--- begin Task data ---

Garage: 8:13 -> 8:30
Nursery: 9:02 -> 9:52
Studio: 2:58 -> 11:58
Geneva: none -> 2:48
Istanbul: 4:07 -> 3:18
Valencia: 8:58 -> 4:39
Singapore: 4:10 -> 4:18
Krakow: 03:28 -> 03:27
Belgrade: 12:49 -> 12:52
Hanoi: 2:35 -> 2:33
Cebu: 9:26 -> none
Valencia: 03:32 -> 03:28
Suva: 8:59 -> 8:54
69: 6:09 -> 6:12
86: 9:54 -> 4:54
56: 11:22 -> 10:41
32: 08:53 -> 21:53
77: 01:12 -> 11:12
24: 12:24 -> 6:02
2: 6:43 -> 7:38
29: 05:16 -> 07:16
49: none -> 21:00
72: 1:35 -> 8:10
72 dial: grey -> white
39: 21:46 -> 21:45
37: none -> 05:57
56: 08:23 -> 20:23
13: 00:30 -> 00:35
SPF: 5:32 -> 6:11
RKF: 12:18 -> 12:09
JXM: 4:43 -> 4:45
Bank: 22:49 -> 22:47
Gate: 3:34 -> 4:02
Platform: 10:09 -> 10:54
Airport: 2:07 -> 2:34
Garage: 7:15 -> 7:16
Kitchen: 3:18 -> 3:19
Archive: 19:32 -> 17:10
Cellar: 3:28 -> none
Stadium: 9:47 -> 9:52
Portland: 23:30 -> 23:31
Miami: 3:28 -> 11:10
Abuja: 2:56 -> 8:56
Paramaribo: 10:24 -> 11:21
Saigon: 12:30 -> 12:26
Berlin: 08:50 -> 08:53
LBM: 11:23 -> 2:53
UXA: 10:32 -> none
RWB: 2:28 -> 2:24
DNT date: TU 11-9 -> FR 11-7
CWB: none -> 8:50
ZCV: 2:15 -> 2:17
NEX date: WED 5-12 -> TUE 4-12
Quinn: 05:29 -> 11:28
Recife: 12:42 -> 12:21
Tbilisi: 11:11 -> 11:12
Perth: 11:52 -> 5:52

--- end Task data ---

--- Request ---
Copy every line from all the items above, keeping each one character for character and in the same order.

--- Response to the exercise ---
Garage: 8:13 -> 8:30
Nursery: 9:02 -> 9:52
Studio: 2:58 -> 11:58
Geneva: none -> 2:48
Istanbul: 4:07 -> 3:18
Valencia: 8:58 -> 4:39
Singapore: 4:10 -> 4:18
Krakow: 03:28 -> 03:27
Belgrade: 12:49 -> 12:52
Hanoi: 2:35 -> 2:33
Cebu: 9:26 -> none
Valencia: 03:32 -> 03:28
Suva: 8:59 -> 8:54
69: 6:09 -> 6:12
86: 9:54 -> 4:54
56: 11:22 -> 10:41
32: 08:53 -> 21:53
77: 01:12 -> 11:12
24: 12:24 -> 6:02
2: 6:43 -> 7:38
29: 05:16 -> 07:16
49: none -> 21:00
72: 1:35 -> 8:10
72 dial: grey -> white
39: 21:46 -> 21:45
37: none -> 05:57
56: 08:23 -> 20:23
13: 00:30 -> 00:35
SPF: 5:32 -> 6:11
RKF: 12:18 -> 12:09
JXM: 4:43 -> 4:45
Bank: 22:49 -> 22:47
Gate: 3:34 -> 4:02
Platform: 10:09 -> 10:54
Airport: 2:07 -> 2:34
Garage: 7:15 -> 7:16
Kitchen: 3:18 -> 3:19
Archive: 19:32 -> 17:10
Cellar: 3:28 -> none
Stadium: 9:47 -> 9:52
Portland: 23:30 -> 23:31
Miami: 3:28 -> 11:10
Abuja: 2:56 -> 8:56
Paramaribo: 10:24 -> 11:21
Saigon: 12:30 -> 12:26
Berlin: 08:50 -> 08:53
LBM: 11:23 -> 2:53
UXA: 10:32 -> none
RWB: 2:28 -> 2:24
DNT date: TU 11-9 -> FR 11-7
CWB: none -> 8:50
ZCV: 2:15 -> 2:17
NEX date: WED 5-12 -> TUE 4-12
Quinn: 05:29 -> 11:28
Recife: 12:42 -> 12:21
Tbilisi: 11:11 -> 11:12
Perth: 11:52 -> 5:52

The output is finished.